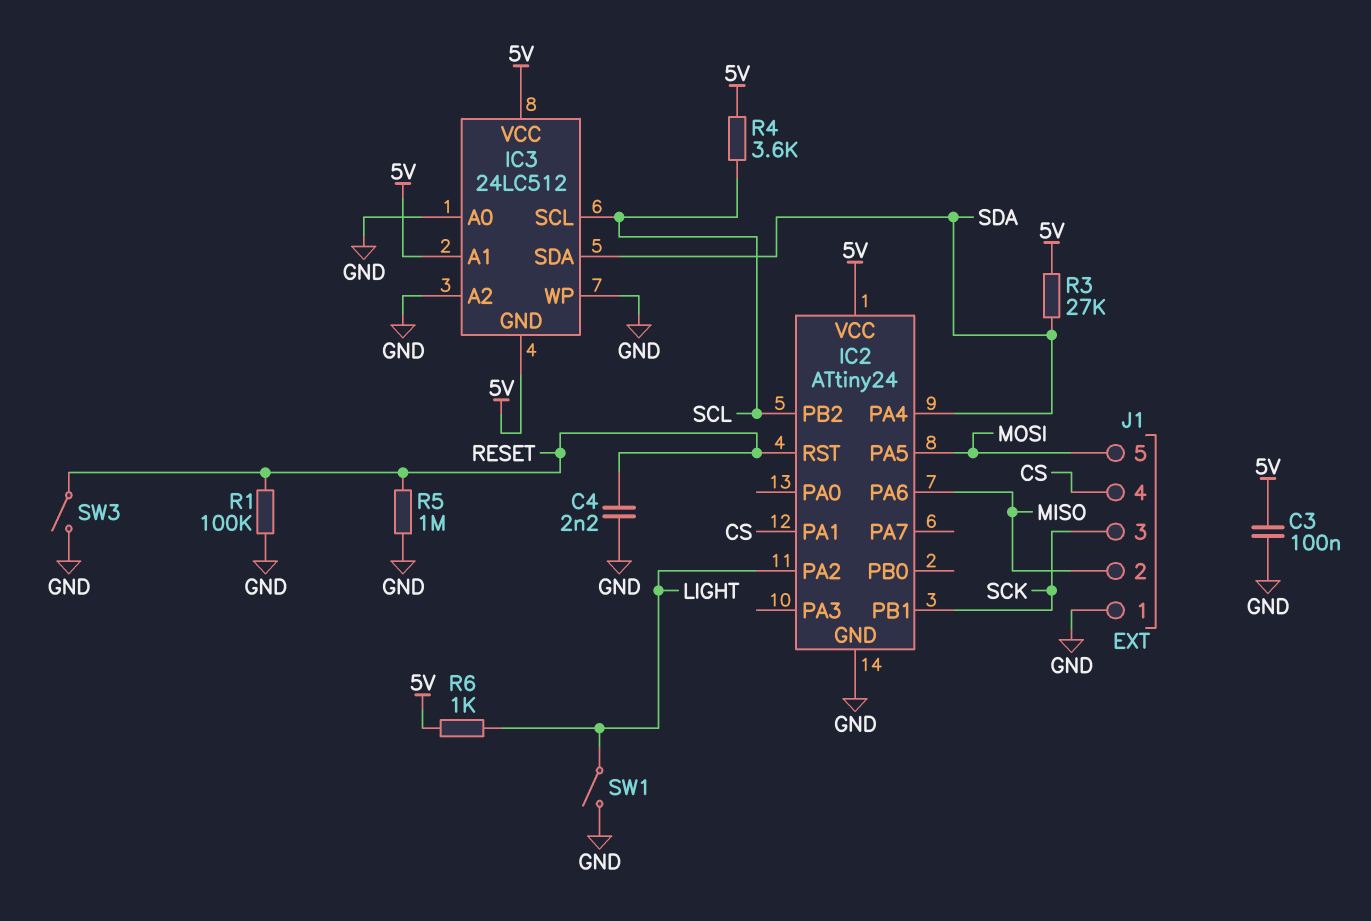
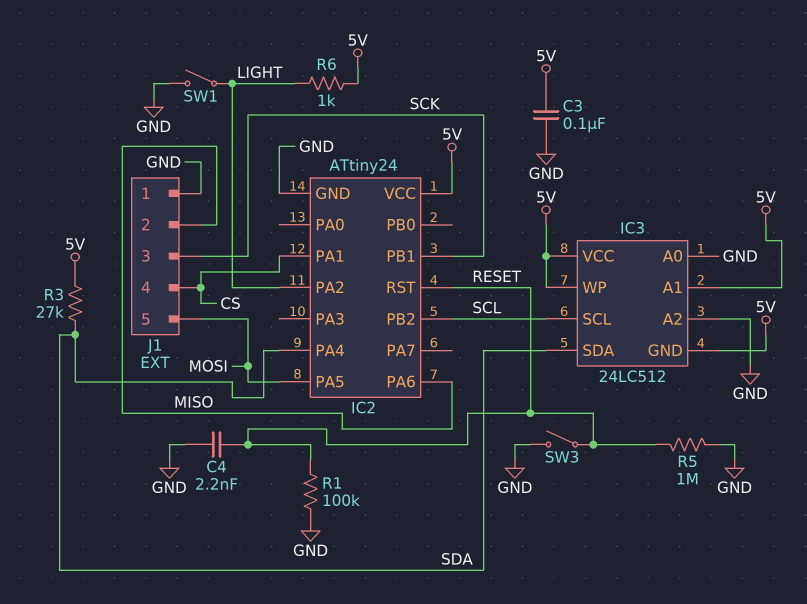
IC3 pin WP: GND -> 5V
R4: 3.6k (5V, SCL) -> none

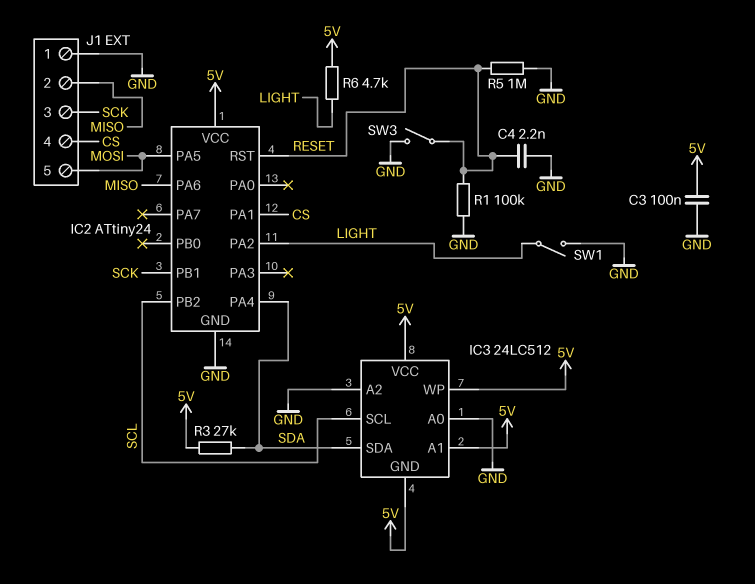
R6: 1k (5V, LIGHT) -> 4.7k (5V, LIGHT)

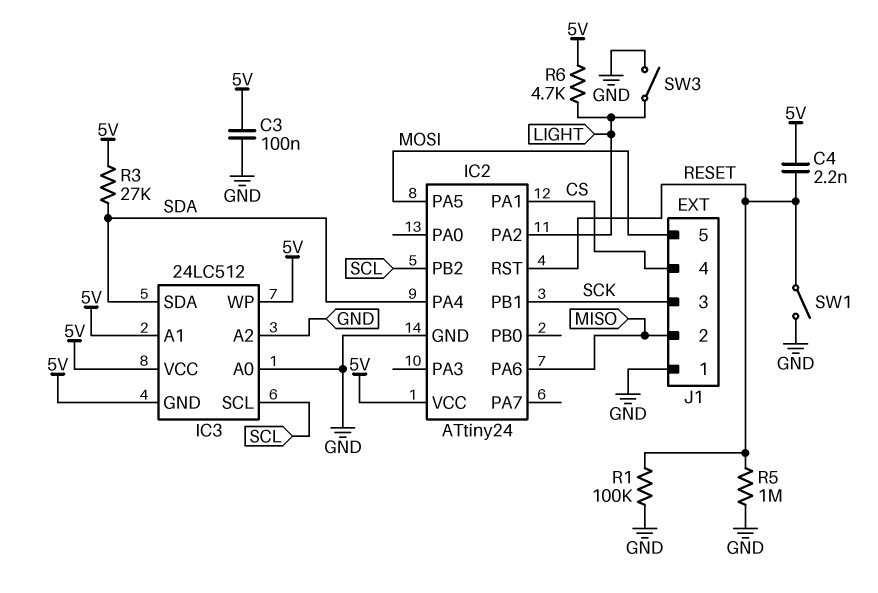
C4: 2.2nF (GND, RESET) -> 2.2nF (5V, RESET)
SW1: switch (GND, LIGHT) -> switch (GND, RESET)
SW3: switch (GND, RESET) -> switch (GND, LIGHT)

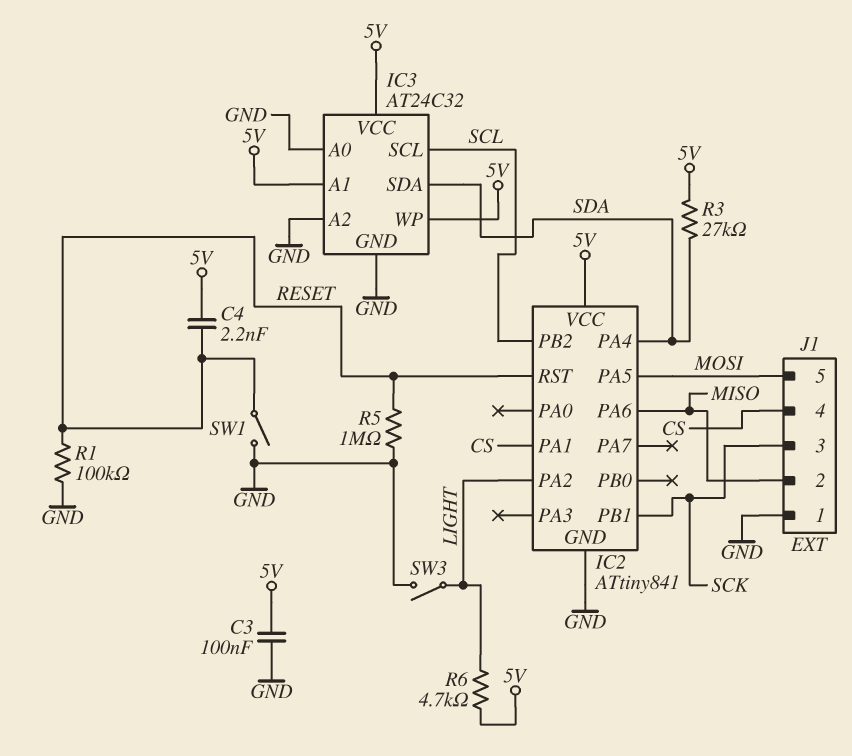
IC2: ATtiny24 -> ATtiny841
IC3: 24LC512 -> AT24C32
IC3 pin GND: 5V -> GND

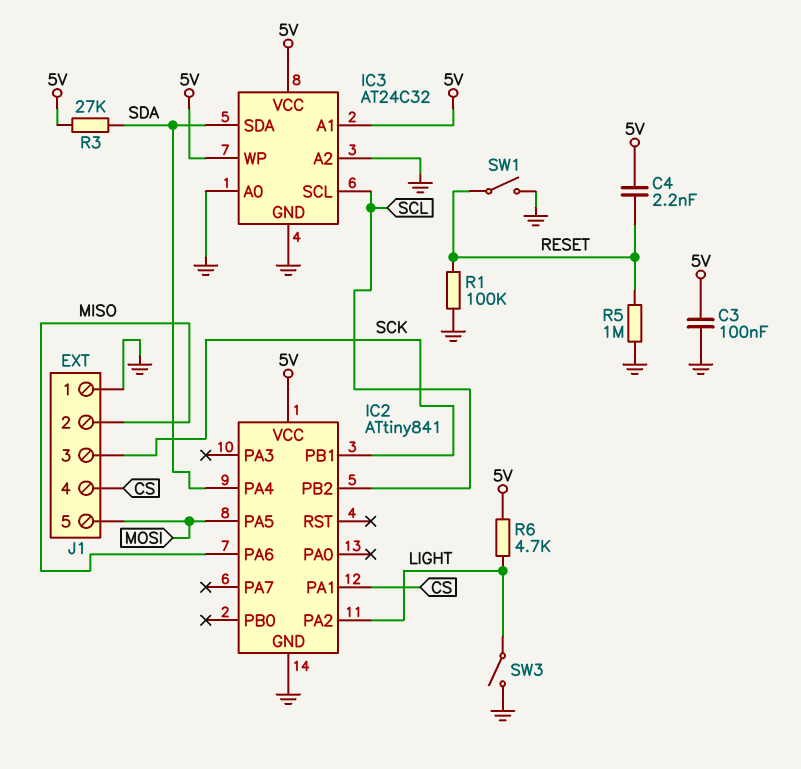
IC2 pin RST: RESET -> none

# [TASK DIRECTIONS]
Reproduce the listing word for word and omit its pictures.

# [RESPONSE FOR THIS EXERCISE]
IC3 pin WP: GND -> 5V
R4: 3.6k (5V, SCL) -> none

R6: 1k (5V, LIGHT) -> 4.7k (5V, LIGHT)

C4: 2.2nF (GND, RESET) -> 2.2nF (5V, RESET)
SW1: switch (GND, LIGHT) -> switch (GND, RESET)
SW3: switch (GND, RESET) -> switch (GND, LIGHT)

IC2: ATtiny24 -> ATtiny841
IC3: 24LC512 -> AT24C32
IC3 pin GND: 5V -> GND

IC2 pin RST: RESET -> none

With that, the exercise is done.